**EXERCISE GOAL:**
Go to the line below containing "SOIL2 pin AO: A3 -> D6" and print exactly from there through the line containing "TEMP pin OUT: A0 -> A2", both included. Print nothing else.

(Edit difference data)
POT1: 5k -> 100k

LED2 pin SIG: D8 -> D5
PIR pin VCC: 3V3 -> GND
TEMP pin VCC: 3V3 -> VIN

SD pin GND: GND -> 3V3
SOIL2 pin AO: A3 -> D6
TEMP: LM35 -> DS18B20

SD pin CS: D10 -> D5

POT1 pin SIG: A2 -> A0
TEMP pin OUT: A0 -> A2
---
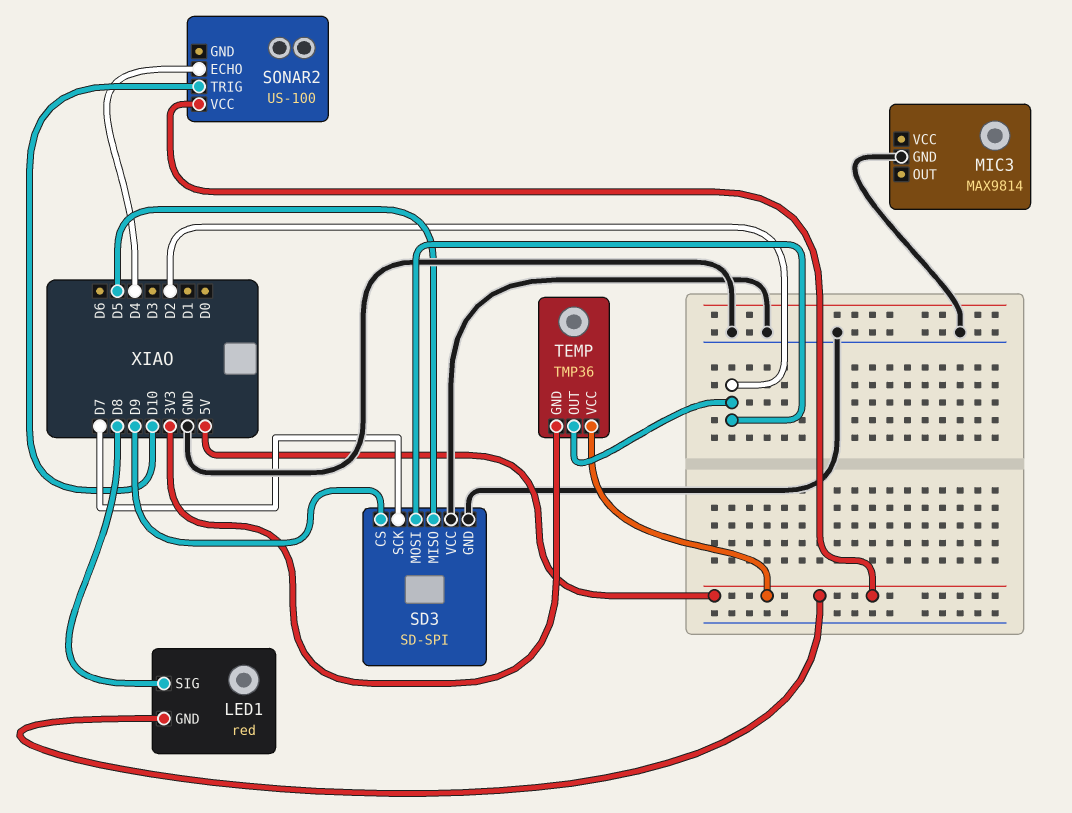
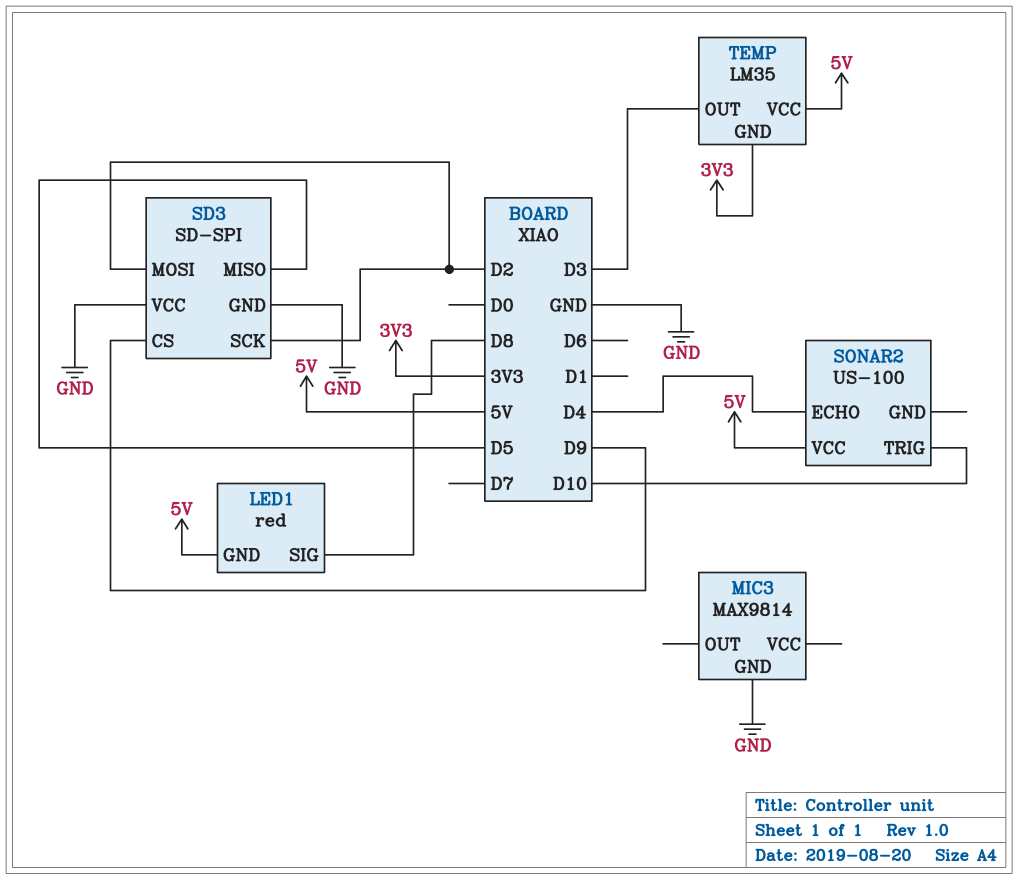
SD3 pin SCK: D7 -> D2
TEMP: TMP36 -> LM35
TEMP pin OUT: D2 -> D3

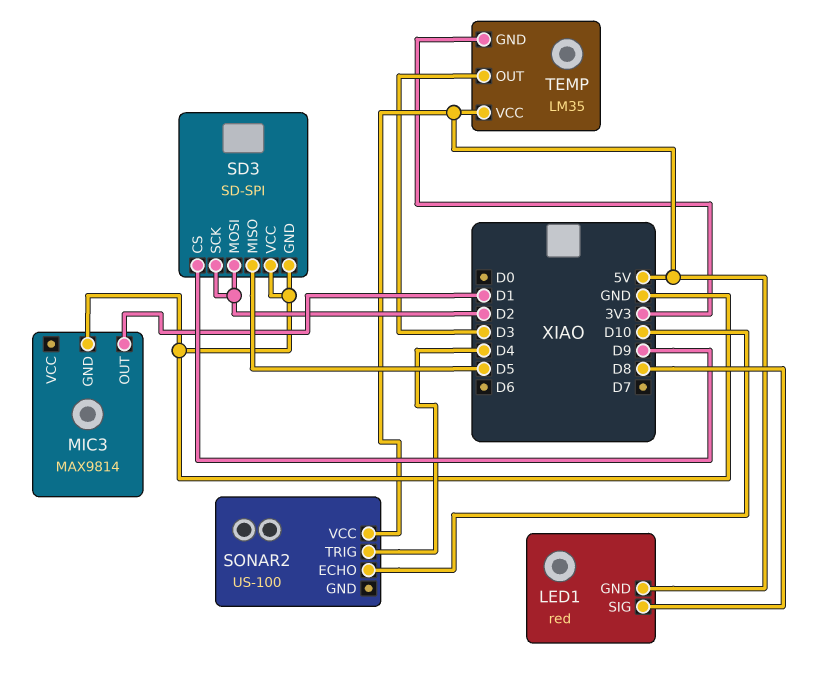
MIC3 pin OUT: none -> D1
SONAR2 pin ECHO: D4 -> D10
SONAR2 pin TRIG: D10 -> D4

**ANSWER TO THIS TASK:**
SOIL2 pin AO: A3 -> D6
TEMP: LM35 -> DS18B20

SD pin CS: D10 -> D5

POT1 pin SIG: A2 -> A0
TEMP pin OUT: A0 -> A2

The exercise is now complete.